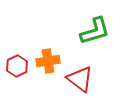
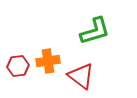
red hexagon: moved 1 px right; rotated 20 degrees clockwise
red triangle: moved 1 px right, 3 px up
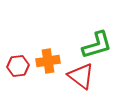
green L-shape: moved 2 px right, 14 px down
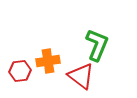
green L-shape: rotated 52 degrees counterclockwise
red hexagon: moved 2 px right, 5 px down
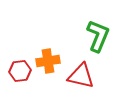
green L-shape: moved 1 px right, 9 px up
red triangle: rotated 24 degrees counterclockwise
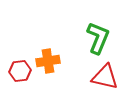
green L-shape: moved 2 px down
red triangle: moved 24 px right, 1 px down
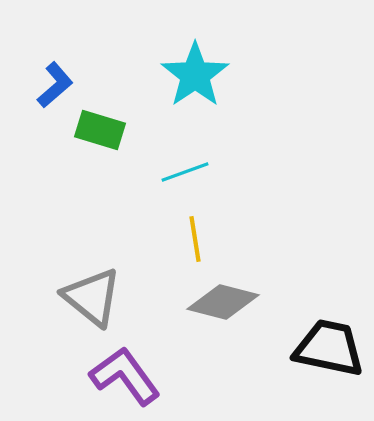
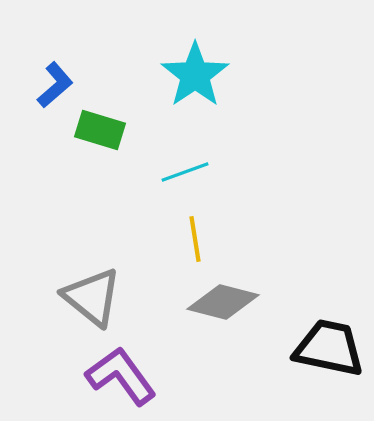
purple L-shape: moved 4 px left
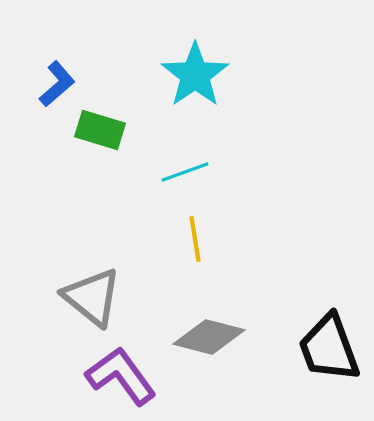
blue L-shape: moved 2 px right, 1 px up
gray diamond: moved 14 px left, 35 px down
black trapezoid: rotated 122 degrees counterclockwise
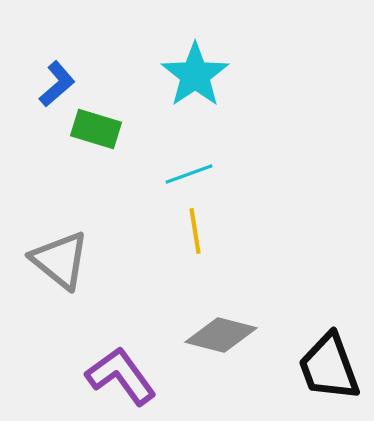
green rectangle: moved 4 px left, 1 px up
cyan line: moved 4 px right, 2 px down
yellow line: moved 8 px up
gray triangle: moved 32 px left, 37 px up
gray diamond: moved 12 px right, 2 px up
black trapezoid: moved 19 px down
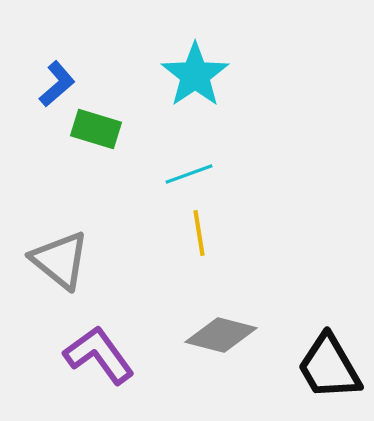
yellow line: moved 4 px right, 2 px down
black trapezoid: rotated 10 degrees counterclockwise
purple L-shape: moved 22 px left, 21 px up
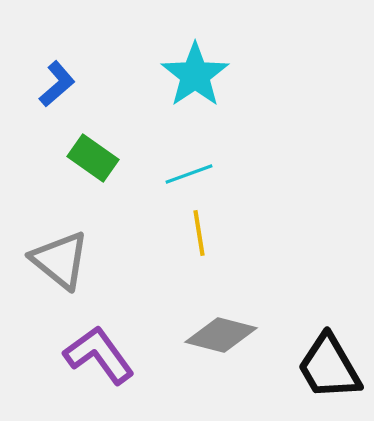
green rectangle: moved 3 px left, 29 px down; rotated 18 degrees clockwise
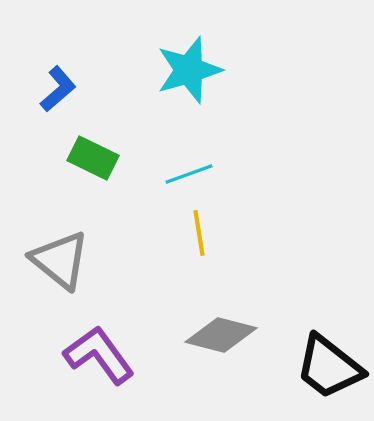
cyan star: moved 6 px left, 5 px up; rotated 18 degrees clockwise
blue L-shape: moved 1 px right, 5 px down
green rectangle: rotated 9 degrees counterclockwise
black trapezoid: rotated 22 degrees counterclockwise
_ _ _
- [Exercise prompt] Quote the lines above word for word, omitting the pictures.

- [Response]
red hexagon: moved 1 px right; rotated 20 degrees clockwise
red triangle: moved 1 px right, 3 px up
green L-shape: moved 2 px right, 14 px down
green L-shape: rotated 52 degrees counterclockwise
red hexagon: moved 2 px right, 5 px down
green L-shape: moved 1 px right, 9 px up
red triangle: rotated 24 degrees counterclockwise
green L-shape: moved 2 px down
red triangle: moved 24 px right, 1 px down
purple L-shape: moved 4 px left
blue L-shape: moved 2 px right, 1 px up
gray diamond: moved 14 px left, 35 px down
black trapezoid: rotated 122 degrees counterclockwise
green rectangle: moved 4 px left, 1 px up
cyan line: moved 4 px right, 2 px down
yellow line: moved 8 px up
gray triangle: moved 32 px left, 37 px up
gray diamond: moved 12 px right, 2 px up
black trapezoid: moved 19 px down
yellow line: moved 4 px right, 2 px down
black trapezoid: rotated 10 degrees counterclockwise
purple L-shape: moved 22 px left, 21 px up
green rectangle: moved 3 px left, 29 px down; rotated 18 degrees clockwise
cyan star: moved 6 px left, 5 px up; rotated 18 degrees clockwise
blue L-shape: moved 1 px right, 5 px down
green rectangle: rotated 9 degrees counterclockwise
black trapezoid: rotated 22 degrees counterclockwise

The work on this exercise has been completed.